[Stored records]
- Opening Delimiter -
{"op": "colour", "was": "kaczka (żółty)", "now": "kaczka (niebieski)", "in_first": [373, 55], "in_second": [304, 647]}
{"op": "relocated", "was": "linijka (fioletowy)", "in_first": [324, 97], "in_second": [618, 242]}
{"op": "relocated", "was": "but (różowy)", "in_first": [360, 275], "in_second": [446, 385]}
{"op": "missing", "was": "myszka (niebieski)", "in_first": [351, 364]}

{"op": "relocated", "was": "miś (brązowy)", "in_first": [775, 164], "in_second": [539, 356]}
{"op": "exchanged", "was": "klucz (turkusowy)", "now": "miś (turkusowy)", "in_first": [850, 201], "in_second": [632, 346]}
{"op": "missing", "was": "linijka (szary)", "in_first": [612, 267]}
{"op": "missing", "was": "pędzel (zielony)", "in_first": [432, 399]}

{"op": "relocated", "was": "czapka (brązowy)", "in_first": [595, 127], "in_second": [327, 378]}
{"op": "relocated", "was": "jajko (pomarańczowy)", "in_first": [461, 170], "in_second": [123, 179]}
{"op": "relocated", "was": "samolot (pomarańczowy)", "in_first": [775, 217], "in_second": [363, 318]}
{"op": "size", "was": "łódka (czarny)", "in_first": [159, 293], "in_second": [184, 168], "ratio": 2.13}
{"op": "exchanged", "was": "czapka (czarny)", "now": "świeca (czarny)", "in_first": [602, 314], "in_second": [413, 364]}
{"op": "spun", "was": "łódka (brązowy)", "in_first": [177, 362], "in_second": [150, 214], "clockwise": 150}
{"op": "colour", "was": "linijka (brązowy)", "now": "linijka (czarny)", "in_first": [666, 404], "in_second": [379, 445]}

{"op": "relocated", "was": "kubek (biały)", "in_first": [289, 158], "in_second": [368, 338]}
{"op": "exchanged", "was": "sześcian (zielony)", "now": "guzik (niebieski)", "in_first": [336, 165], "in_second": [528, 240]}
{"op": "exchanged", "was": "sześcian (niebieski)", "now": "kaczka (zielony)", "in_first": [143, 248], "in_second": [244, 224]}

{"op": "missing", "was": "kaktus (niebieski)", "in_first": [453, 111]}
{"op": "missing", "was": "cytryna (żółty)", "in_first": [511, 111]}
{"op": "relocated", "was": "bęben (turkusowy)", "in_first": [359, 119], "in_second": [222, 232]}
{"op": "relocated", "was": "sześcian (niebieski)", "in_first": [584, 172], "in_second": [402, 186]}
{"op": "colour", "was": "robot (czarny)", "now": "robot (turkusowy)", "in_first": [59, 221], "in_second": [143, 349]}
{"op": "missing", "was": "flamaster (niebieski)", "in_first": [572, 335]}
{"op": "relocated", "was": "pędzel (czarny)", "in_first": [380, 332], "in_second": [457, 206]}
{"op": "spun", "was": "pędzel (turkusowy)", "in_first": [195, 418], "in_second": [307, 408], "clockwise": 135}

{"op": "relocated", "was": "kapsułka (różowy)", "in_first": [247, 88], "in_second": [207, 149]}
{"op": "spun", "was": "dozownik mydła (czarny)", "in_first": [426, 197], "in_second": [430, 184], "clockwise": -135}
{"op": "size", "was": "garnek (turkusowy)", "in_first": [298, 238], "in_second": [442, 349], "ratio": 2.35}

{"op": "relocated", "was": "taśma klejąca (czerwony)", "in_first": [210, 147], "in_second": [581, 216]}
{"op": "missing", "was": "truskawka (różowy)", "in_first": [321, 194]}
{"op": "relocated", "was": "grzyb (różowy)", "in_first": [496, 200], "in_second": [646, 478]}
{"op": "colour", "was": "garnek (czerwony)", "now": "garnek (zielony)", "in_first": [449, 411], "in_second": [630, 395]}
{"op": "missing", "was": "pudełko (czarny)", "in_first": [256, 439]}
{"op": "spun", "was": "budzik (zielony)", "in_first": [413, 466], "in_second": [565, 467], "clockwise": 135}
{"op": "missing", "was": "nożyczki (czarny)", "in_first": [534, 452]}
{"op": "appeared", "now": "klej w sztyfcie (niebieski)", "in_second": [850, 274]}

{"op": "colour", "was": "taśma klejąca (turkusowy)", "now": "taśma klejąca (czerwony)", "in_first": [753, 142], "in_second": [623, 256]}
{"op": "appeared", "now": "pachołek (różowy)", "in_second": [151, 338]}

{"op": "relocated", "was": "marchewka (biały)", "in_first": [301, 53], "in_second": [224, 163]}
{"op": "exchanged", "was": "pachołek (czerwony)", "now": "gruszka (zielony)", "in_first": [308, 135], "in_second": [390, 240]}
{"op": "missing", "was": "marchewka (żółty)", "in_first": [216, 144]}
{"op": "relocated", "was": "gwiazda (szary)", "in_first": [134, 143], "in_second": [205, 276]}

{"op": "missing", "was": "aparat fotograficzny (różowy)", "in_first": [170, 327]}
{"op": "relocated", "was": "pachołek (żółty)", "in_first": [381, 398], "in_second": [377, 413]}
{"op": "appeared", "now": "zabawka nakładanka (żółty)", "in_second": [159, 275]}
- Closing Delimiter -
_TASK TO CARRY OUT_
Please give only the count of lines above containing "missing".

_RESPONSE TO THE TASK_
11